PROBLEM DETAILS:
Your answer should be the line containing "none -> purple plate J4:J5 level 1" and each line after it through the end of the data below, repeated exactly.

AVAILABLE DATA:
■ ■ ■ ■ ■ ■ ■

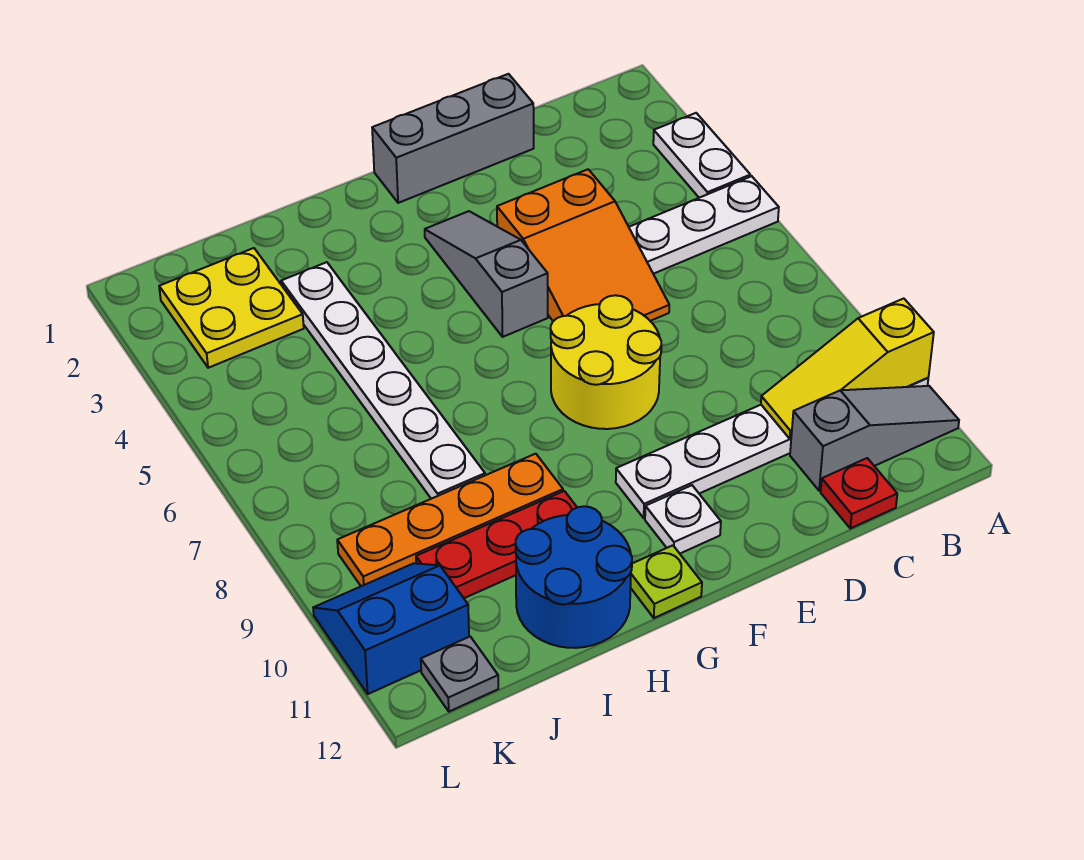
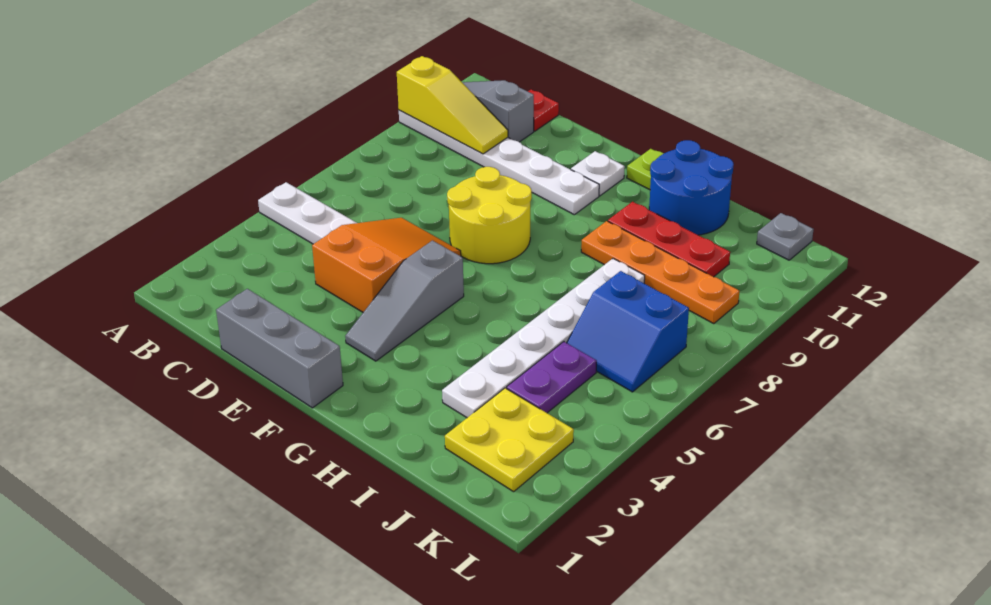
white plate A3:A4 level 1 -> none
none -> purple plate J4:J5 level 1
blue slope K10:L11 level 1 top 11 -> blue slope J6:K7 level 1 top 7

■ ■ ■ ■ ■ ■ ■

WRITTEN SOLUTION:
none -> purple plate J4:J5 level 1
blue slope K10:L11 level 1 top 11 -> blue slope J6:K7 level 1 top 7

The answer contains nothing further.